**WHAT IS BEING ASKED**
Where does the string "none" appear in the records? Copy each line that holds it.

:: DATA IN THIS EXERCISE ::

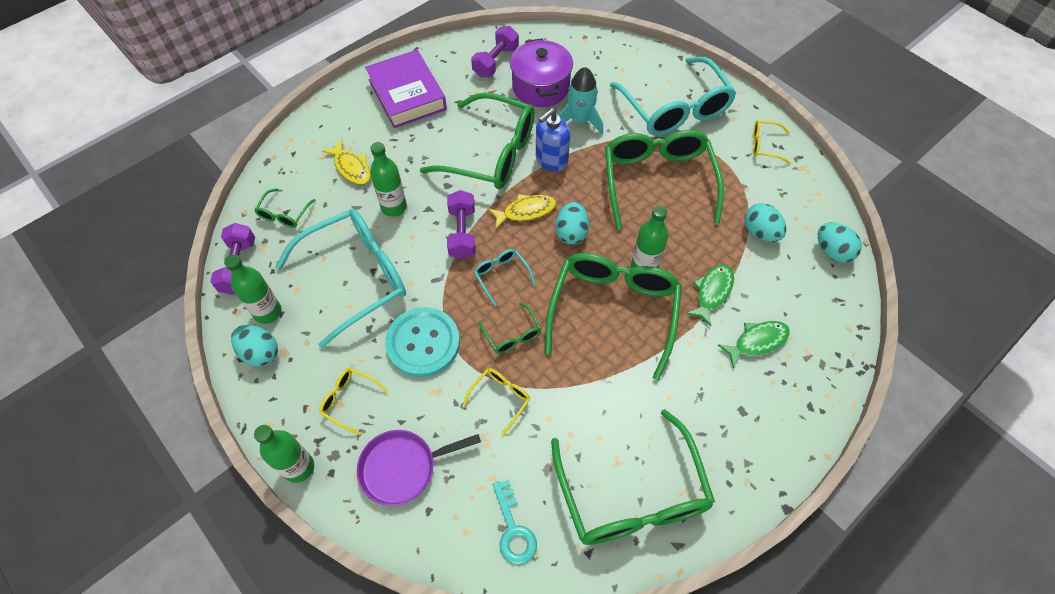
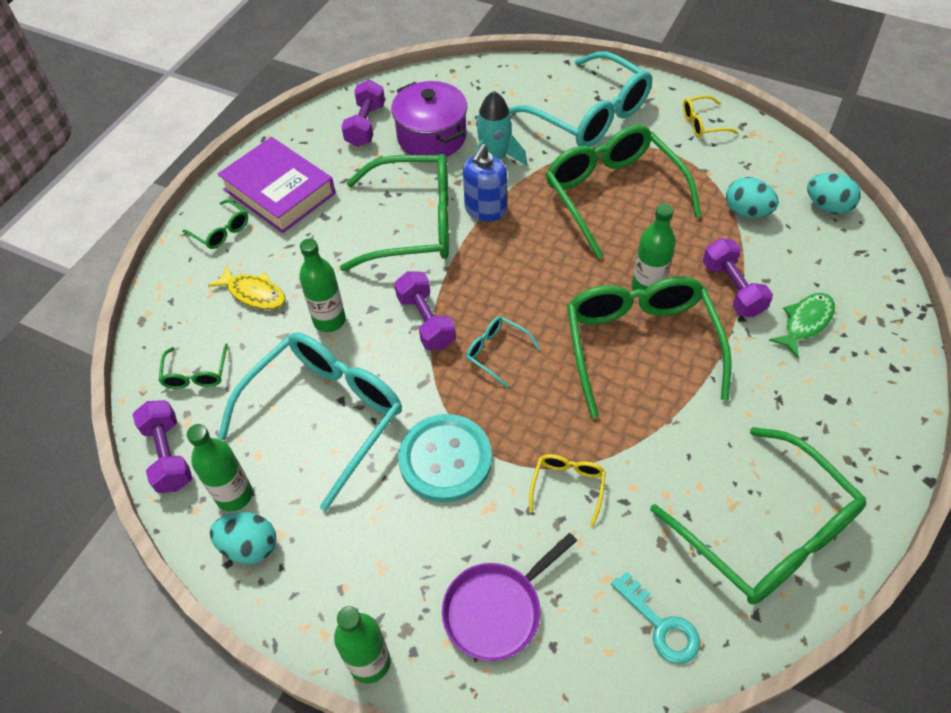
camera: 20 degrees left, 5 degrees down
(349, 401) = (392, 559): yellow glasses -> none
(512, 334) = (543, 411): green glasses -> green glasses (221, 231)
(526, 211) = (486, 273): yellow fish -> none
(571, 233) = (549, 279): turquoise egg -> none
(712, 292) = (732, 289): green fish -> purple dumbbell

:::

**SOLUTION**
(349, 401) = (392, 559): yellow glasses -> none
(526, 211) = (486, 273): yellow fish -> none
(571, 233) = (549, 279): turquoise egg -> none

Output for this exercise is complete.